[Data to use — start]

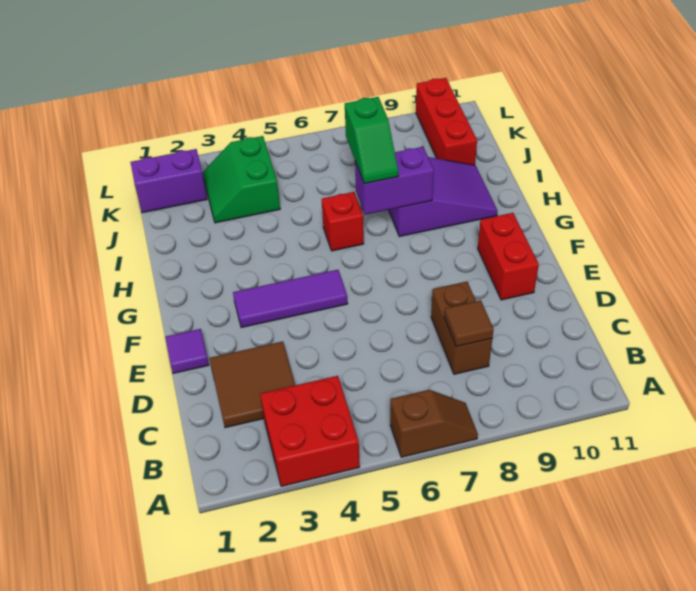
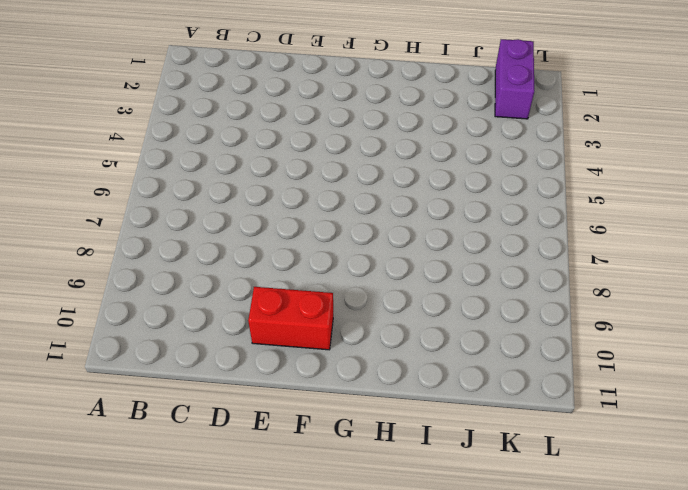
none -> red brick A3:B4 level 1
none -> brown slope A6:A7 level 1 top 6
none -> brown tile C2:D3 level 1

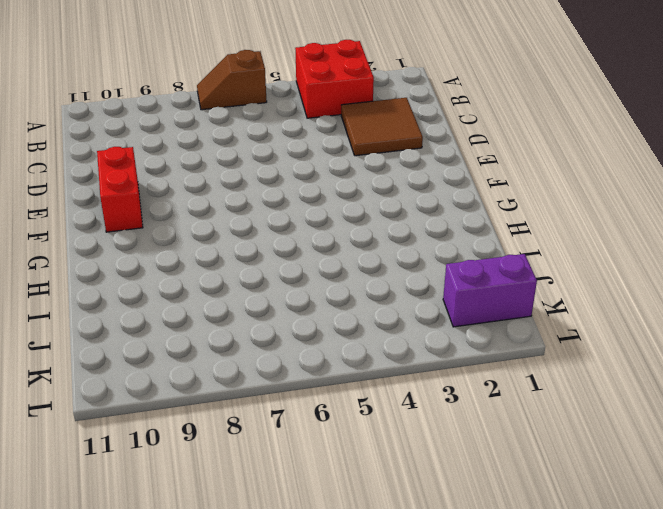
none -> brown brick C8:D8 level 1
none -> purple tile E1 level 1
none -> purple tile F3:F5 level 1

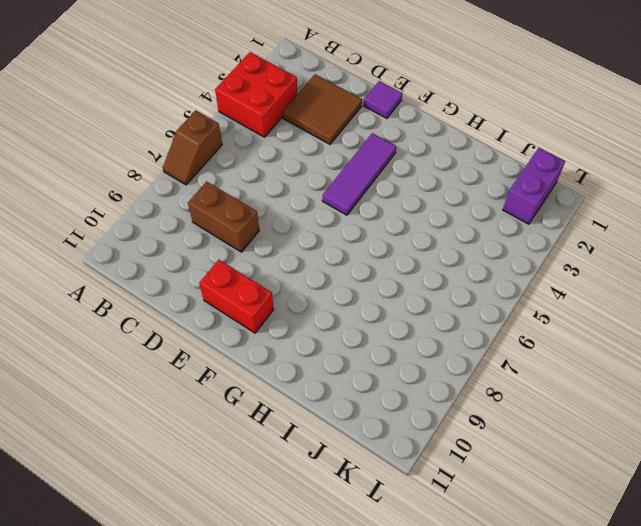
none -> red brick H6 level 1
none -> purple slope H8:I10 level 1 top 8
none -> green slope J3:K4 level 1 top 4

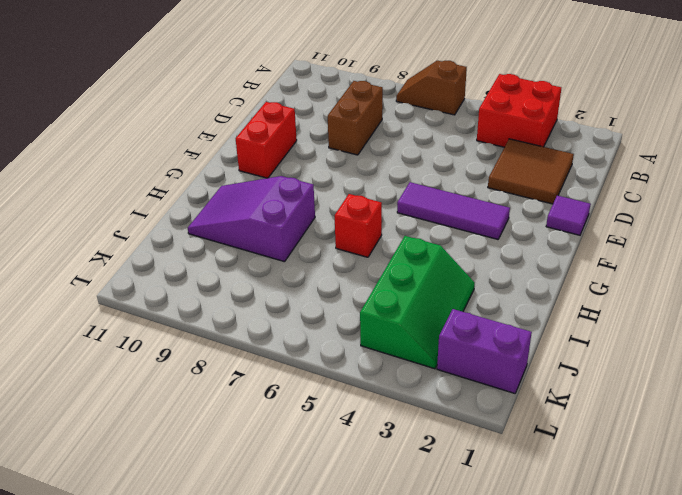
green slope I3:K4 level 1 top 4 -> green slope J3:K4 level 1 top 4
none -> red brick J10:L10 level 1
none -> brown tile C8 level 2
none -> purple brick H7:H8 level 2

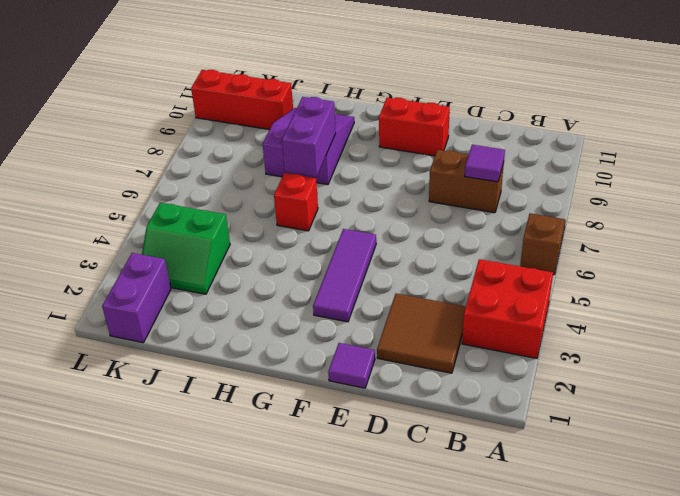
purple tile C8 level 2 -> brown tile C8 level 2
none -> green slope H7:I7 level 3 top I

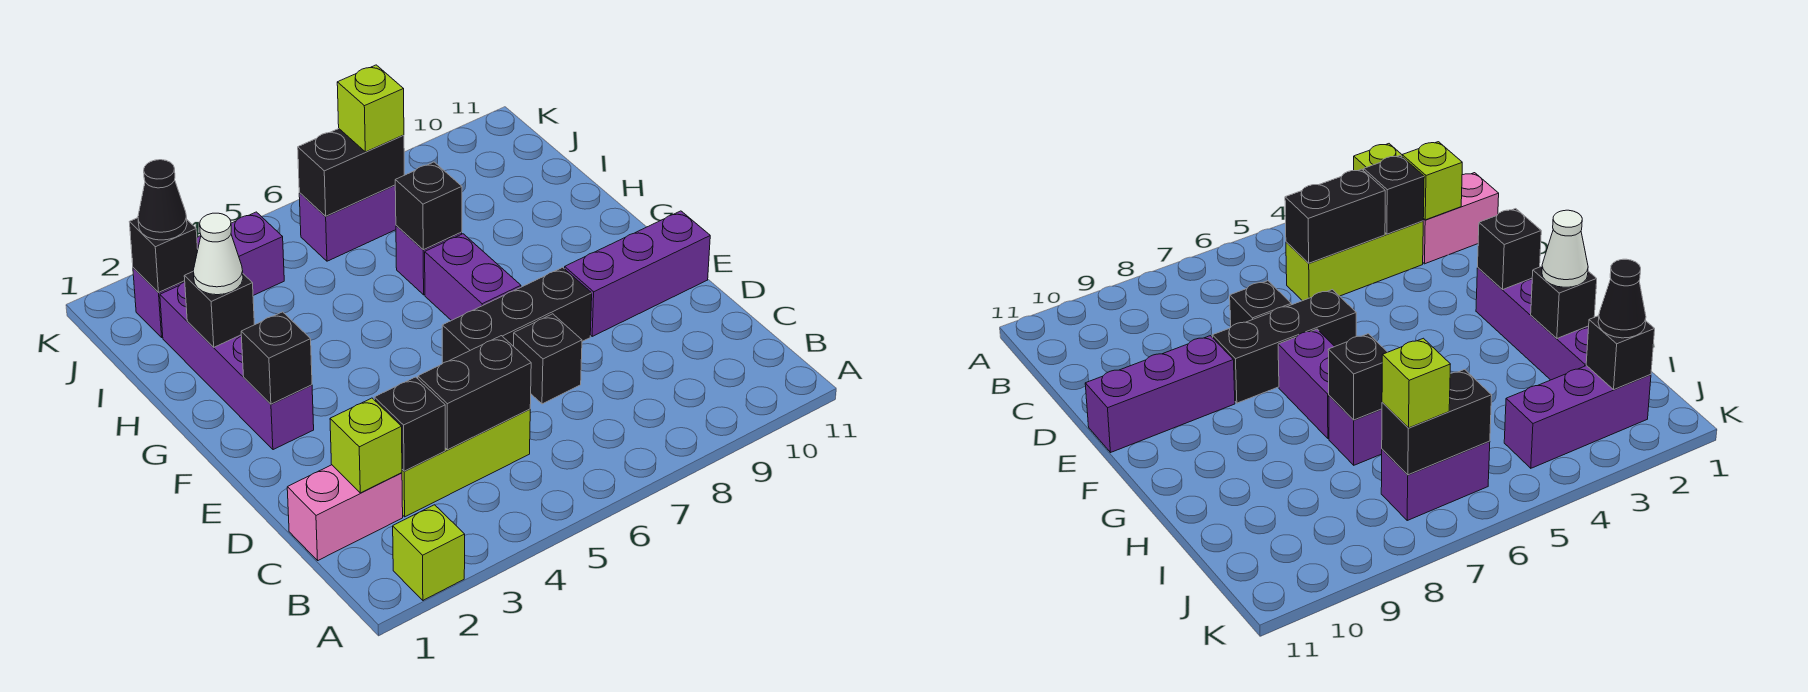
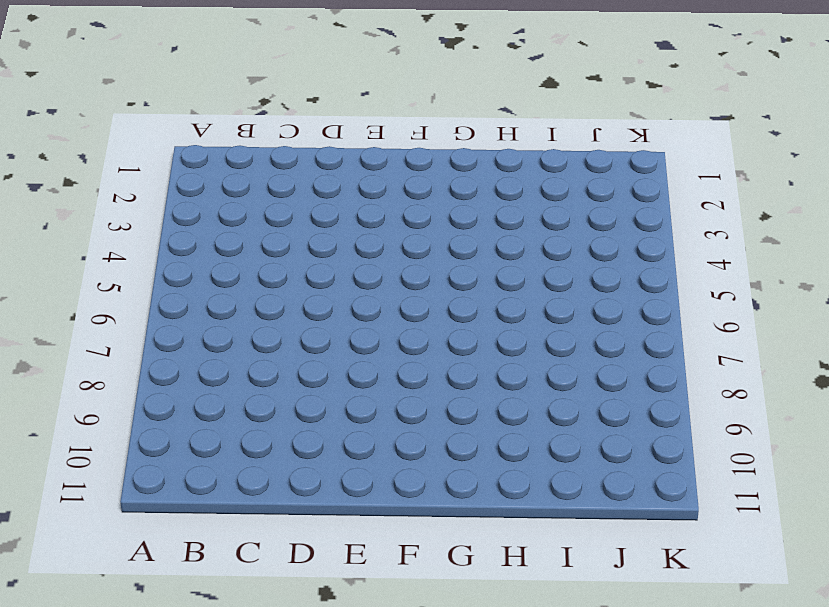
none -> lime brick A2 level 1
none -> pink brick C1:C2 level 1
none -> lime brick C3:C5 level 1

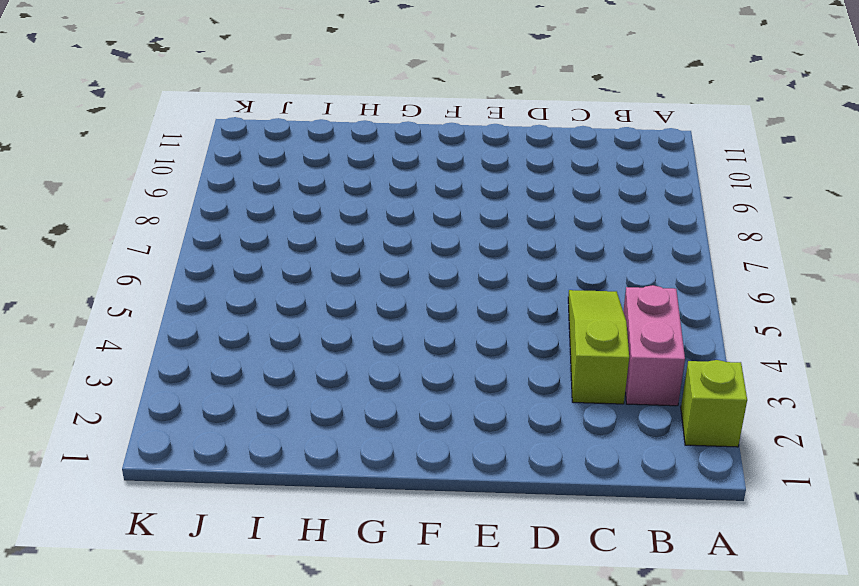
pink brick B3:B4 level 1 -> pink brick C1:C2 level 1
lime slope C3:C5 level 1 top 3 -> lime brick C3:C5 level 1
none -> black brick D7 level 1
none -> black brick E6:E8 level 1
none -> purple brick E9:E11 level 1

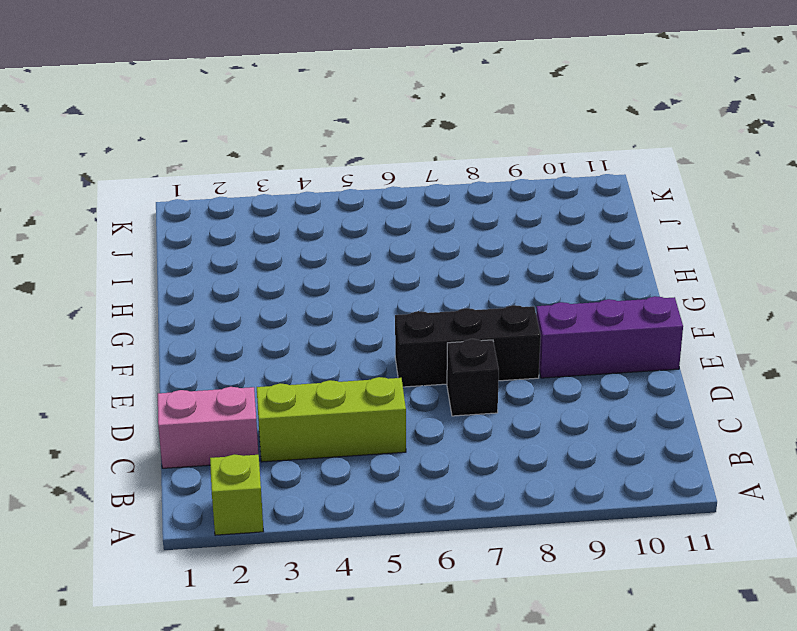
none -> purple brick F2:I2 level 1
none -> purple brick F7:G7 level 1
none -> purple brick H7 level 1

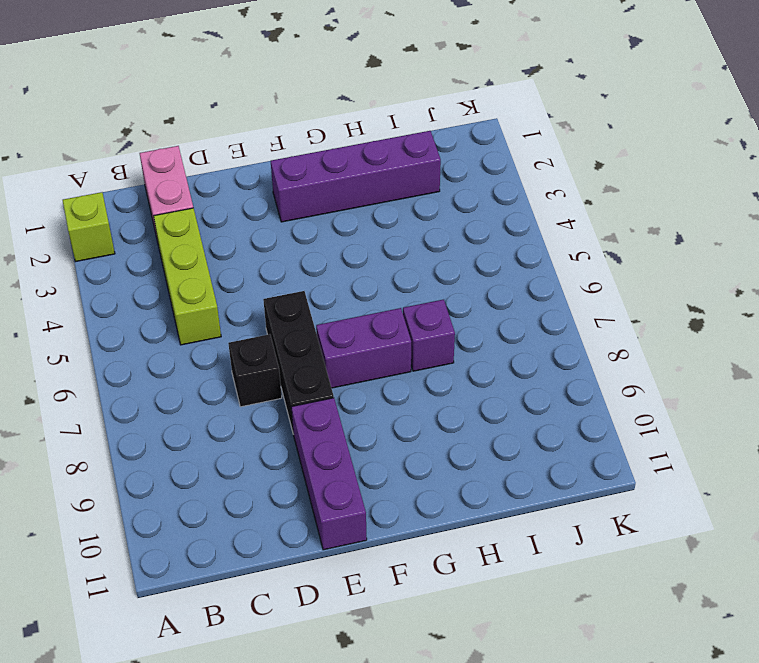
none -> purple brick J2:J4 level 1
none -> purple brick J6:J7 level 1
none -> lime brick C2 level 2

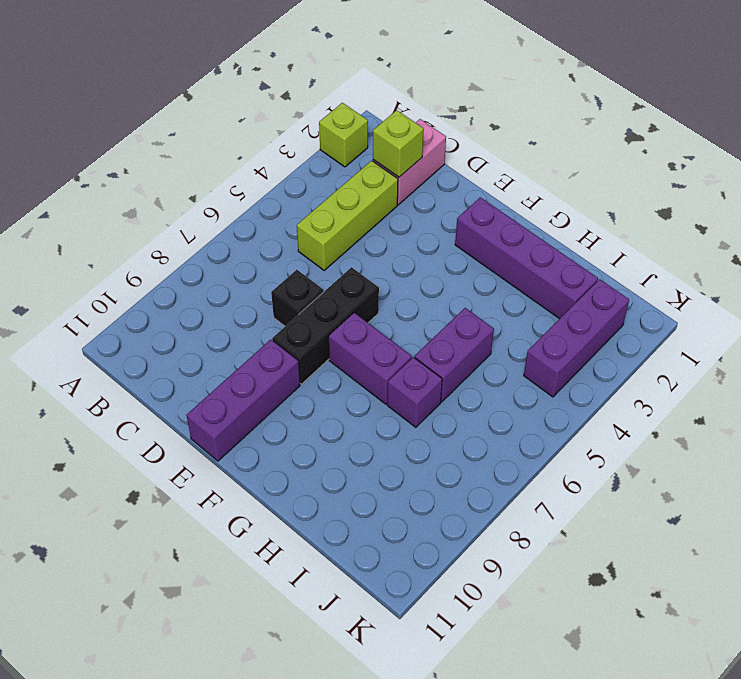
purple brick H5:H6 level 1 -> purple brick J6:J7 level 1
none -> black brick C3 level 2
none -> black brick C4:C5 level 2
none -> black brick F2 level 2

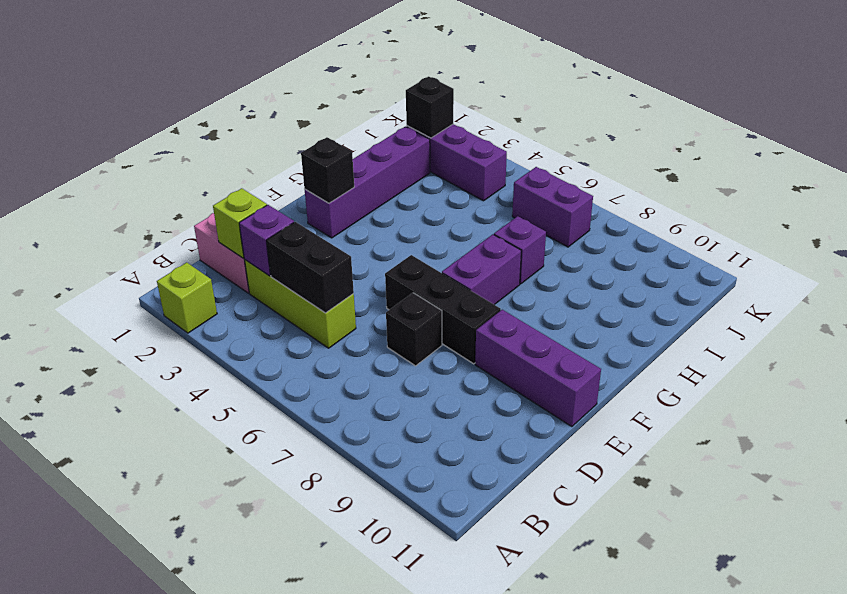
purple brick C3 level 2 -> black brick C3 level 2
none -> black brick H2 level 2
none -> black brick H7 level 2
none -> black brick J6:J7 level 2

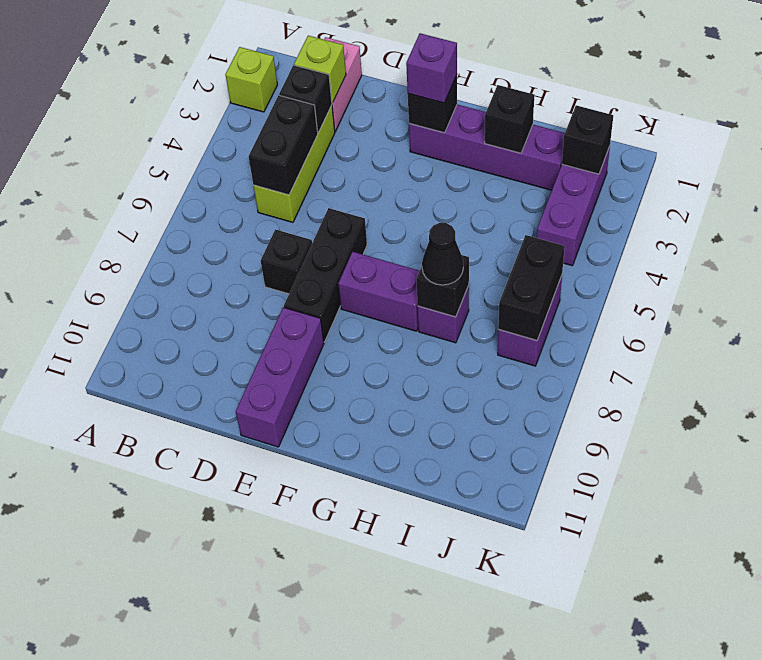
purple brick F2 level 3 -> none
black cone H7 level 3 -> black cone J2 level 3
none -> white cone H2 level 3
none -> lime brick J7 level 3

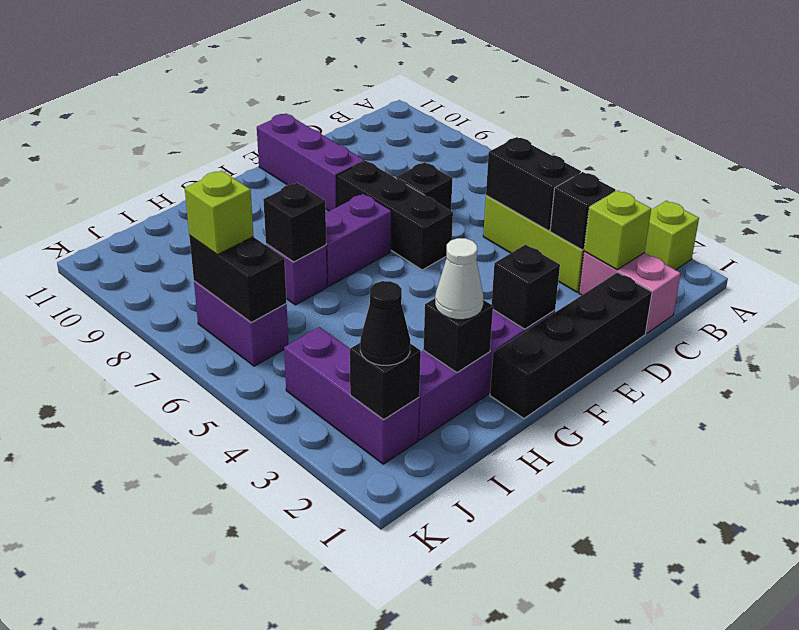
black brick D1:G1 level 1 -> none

[Data to use — finish]

- Task statement
Count up the lines in the records where the string "black" appears. Your reply is that number alone.

- Output below
11